** Begin **
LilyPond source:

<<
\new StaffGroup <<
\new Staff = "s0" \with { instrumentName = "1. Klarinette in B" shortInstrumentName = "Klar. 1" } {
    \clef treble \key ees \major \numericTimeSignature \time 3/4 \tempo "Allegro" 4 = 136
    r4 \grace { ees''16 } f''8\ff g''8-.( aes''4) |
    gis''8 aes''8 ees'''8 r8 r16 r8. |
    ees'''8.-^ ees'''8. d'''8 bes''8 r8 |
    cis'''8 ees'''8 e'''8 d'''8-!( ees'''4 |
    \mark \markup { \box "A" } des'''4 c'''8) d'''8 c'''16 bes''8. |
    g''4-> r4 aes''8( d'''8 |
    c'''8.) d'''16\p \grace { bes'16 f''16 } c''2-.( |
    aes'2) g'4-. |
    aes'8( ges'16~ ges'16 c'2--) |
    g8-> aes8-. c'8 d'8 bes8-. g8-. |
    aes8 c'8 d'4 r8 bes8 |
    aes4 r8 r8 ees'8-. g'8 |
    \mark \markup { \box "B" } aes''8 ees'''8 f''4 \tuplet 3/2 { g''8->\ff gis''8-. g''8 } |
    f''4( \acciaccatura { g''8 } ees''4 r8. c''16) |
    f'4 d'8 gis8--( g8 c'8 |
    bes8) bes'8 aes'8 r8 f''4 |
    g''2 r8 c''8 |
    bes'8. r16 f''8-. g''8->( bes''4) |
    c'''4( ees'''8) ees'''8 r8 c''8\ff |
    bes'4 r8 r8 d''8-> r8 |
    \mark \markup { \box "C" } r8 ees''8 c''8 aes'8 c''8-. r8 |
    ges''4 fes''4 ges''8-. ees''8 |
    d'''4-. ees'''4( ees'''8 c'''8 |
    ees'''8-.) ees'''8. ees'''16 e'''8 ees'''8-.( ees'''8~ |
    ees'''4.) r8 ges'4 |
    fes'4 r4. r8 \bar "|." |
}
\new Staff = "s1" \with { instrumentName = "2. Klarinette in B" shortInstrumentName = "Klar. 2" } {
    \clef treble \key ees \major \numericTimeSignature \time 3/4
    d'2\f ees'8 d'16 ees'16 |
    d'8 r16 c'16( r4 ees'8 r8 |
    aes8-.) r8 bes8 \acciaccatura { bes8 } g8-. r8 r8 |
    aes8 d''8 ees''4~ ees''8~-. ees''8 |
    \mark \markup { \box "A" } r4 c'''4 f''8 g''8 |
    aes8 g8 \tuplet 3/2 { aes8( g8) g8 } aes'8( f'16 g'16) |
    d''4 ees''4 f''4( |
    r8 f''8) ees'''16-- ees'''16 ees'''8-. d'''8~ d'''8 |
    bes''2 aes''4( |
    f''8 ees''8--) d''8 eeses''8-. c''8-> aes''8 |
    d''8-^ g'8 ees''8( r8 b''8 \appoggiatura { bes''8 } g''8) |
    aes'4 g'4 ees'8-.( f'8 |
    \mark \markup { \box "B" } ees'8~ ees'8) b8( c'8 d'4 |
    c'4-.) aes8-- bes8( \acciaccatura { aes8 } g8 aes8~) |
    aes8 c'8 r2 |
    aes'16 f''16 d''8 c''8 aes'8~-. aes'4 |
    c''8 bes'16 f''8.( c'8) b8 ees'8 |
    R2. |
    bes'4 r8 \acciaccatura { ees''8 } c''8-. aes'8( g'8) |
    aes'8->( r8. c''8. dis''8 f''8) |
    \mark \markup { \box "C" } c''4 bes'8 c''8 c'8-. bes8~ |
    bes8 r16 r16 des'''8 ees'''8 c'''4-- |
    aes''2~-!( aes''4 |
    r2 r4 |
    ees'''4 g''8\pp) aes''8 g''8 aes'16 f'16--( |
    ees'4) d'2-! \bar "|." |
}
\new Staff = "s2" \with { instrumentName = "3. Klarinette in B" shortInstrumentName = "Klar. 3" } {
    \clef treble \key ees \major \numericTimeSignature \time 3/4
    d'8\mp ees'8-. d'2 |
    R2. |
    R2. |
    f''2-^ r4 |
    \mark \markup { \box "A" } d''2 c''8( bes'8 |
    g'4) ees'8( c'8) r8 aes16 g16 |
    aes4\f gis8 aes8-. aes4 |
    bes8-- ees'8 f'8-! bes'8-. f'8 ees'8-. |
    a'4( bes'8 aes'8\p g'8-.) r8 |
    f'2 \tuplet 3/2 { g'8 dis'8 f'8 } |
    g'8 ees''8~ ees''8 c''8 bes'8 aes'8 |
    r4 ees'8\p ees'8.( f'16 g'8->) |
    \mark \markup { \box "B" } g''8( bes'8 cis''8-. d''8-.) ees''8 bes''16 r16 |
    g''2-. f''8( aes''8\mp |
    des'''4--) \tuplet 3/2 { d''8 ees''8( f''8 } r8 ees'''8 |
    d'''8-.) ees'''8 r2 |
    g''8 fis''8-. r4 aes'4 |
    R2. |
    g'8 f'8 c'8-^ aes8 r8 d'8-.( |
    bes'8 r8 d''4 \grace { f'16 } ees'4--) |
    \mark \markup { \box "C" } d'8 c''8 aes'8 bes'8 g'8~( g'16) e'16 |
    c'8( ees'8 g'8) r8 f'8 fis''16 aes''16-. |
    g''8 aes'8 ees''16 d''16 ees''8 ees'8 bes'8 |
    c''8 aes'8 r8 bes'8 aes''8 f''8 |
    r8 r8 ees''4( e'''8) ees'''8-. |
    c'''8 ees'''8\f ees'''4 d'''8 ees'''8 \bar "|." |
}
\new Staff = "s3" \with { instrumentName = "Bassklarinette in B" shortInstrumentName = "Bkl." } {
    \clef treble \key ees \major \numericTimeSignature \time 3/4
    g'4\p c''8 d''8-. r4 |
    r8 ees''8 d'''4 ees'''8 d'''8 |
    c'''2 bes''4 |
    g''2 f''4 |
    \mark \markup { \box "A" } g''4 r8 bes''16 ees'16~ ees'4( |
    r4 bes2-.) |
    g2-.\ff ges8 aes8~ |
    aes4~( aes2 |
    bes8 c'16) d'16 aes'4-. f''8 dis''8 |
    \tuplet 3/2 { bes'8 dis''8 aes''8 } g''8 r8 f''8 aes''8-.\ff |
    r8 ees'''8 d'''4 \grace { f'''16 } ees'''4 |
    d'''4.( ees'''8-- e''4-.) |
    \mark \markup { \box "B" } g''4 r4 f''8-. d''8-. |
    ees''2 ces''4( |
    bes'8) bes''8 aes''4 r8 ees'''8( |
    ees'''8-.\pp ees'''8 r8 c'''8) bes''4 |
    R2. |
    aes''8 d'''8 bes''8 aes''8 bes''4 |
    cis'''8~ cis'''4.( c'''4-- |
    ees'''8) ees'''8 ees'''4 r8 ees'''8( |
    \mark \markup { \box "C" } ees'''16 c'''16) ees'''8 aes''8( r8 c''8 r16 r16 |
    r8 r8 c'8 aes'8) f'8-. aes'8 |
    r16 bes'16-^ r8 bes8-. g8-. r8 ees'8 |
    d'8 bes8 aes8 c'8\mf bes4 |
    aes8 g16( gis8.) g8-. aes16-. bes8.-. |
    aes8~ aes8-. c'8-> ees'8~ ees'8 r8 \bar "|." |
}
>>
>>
** End **
Exercise goal :: List every line of the items that contains the string "with".

Written reply ::
\new Staff = "s0" \with { instrumentName = "1. Klarinette in B" shortInstrumentName = "Klar. 1" } {
\new Staff = "s1" \with { instrumentName = "2. Klarinette in B" shortInstrumentName = "Klar. 2" } {
\new Staff = "s2" \with { instrumentName = "3. Klarinette in B" shortInstrumentName = "Klar. 3" } {
\new Staff = "s3" \with { instrumentName = "Bassklarinette in B" shortInstrumentName = "Bkl." } {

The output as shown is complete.